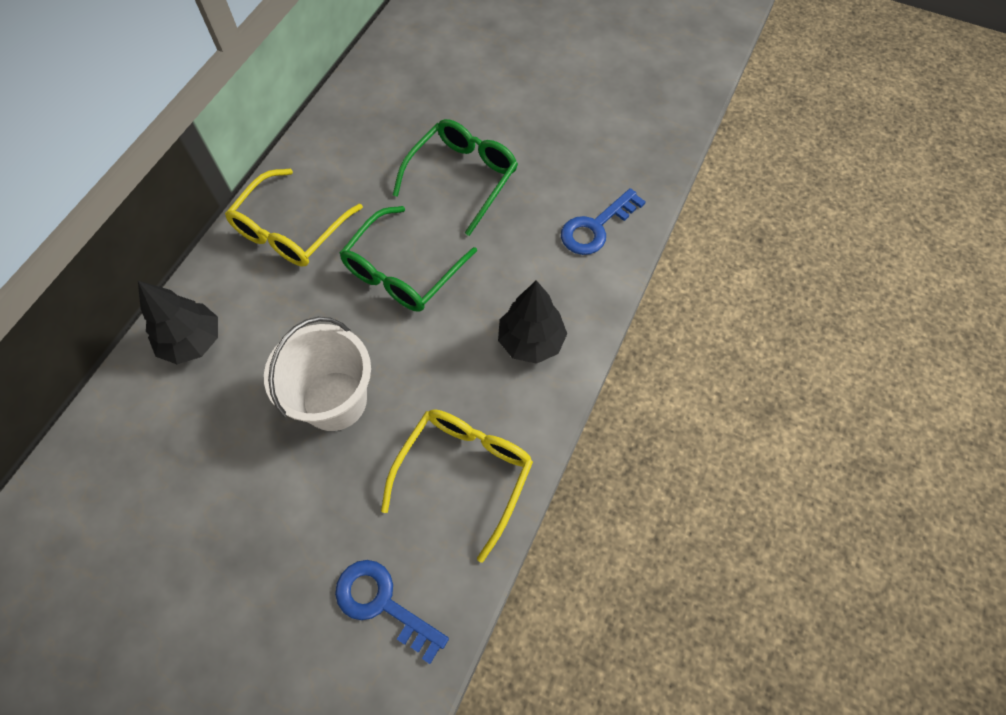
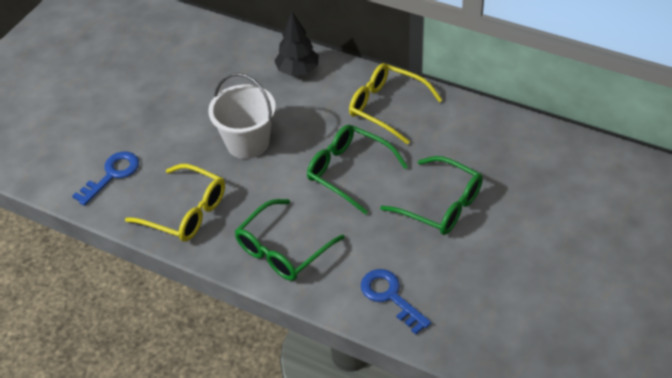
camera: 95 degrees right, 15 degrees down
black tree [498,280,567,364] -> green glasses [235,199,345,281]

● ● ● ● ●

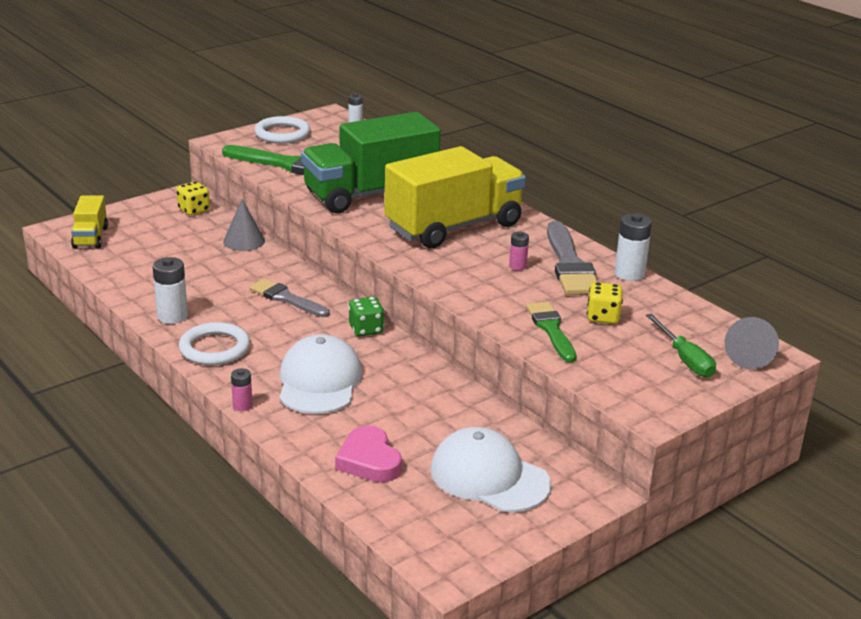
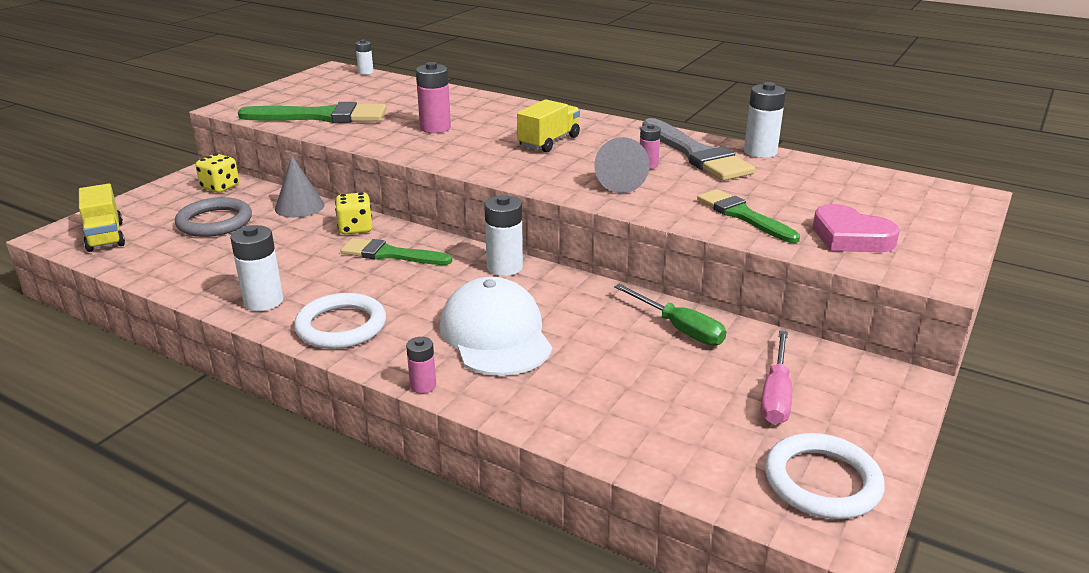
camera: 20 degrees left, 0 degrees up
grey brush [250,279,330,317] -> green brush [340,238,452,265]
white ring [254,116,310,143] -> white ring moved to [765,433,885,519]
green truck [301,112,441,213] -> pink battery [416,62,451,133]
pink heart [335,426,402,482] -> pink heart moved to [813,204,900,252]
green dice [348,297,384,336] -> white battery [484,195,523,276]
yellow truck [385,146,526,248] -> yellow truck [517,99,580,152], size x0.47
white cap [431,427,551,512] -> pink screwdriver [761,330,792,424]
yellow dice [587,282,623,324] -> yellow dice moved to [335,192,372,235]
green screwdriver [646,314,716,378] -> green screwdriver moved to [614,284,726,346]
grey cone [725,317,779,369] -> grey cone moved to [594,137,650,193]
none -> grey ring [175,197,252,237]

● ● ● ● ●

Work to be completed: Going down the listing above, begin printing at the line with "camera: 95 degrees right, 15 degrees down" and finish with the line with "black tree [498,280,567,364]", exactly as they appear.

Solved problem:
camera: 95 degrees right, 15 degrees down
black tree [498,280,567,364] -> green glasses [235,199,345,281]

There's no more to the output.